## Exercise
Nothing other than the lines from the one containing "DRIVER pin IN1: B10 -> C15" through the close of the entries below should be printed, each exactly.

___ Data for processing ___

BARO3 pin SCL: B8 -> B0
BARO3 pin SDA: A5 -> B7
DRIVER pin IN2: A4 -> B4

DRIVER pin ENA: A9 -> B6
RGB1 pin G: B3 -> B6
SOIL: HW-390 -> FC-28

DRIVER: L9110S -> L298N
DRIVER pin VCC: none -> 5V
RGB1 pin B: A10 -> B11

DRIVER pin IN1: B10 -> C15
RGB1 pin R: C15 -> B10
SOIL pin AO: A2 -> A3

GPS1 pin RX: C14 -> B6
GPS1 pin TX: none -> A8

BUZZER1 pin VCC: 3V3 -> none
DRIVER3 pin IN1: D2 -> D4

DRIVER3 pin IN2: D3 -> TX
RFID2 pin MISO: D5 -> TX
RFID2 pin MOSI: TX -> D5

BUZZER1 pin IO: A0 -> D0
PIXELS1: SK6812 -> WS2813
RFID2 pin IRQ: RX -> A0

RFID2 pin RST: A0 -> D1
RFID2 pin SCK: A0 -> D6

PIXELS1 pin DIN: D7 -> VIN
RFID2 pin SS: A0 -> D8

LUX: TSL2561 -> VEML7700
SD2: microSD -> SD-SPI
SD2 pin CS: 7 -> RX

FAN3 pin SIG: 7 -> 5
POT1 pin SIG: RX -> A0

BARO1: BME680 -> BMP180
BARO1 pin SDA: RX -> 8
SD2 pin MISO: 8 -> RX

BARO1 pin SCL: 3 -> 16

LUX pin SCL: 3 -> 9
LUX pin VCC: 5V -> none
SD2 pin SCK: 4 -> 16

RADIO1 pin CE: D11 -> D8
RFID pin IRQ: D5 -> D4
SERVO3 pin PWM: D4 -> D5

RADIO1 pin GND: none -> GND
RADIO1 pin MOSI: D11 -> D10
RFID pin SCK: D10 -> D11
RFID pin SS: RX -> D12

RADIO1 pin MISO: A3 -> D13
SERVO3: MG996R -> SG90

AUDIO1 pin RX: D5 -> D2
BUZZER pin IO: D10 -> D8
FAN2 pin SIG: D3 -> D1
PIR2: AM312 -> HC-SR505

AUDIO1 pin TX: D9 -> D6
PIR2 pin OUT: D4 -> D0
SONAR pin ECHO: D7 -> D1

___

## Reply
DRIVER pin IN1: B10 -> C15
RGB1 pin R: C15 -> B10
SOIL pin AO: A2 -> A3

GPS1 pin RX: C14 -> B6
GPS1 pin TX: none -> A8

BUZZER1 pin VCC: 3V3 -> none
DRIVER3 pin IN1: D2 -> D4

DRIVER3 pin IN2: D3 -> TX
RFID2 pin MISO: D5 -> TX
RFID2 pin MOSI: TX -> D5

BUZZER1 pin IO: A0 -> D0
PIXELS1: SK6812 -> WS2813
RFID2 pin IRQ: RX -> A0

RFID2 pin RST: A0 -> D1
RFID2 pin SCK: A0 -> D6

PIXELS1 pin DIN: D7 -> VIN
RFID2 pin SS: A0 -> D8

LUX: TSL2561 -> VEML7700
SD2: microSD -> SD-SPI
SD2 pin CS: 7 -> RX

FAN3 pin SIG: 7 -> 5
POT1 pin SIG: RX -> A0

BARO1: BME680 -> BMP180
BARO1 pin SDA: RX -> 8
SD2 pin MISO: 8 -> RX

BARO1 pin SCL: 3 -> 16

LUX pin SCL: 3 -> 9
LUX pin VCC: 5V -> none
SD2 pin SCK: 4 -> 16

RADIO1 pin CE: D11 -> D8
RFID pin IRQ: D5 -> D4
SERVO3 pin PWM: D4 -> D5

RADIO1 pin GND: none -> GND
RADIO1 pin MOSI: D11 -> D10
RFID pin SCK: D10 -> D11
RFID pin SS: RX -> D12

RADIO1 pin MISO: A3 -> D13
SERVO3: MG996R -> SG90

AUDIO1 pin RX: D5 -> D2
BUZZER pin IO: D10 -> D8
FAN2 pin SIG: D3 -> D1
PIR2: AM312 -> HC-SR505

AUDIO1 pin TX: D9 -> D6
PIR2 pin OUT: D4 -> D0
SONAR pin ECHO: D7 -> D1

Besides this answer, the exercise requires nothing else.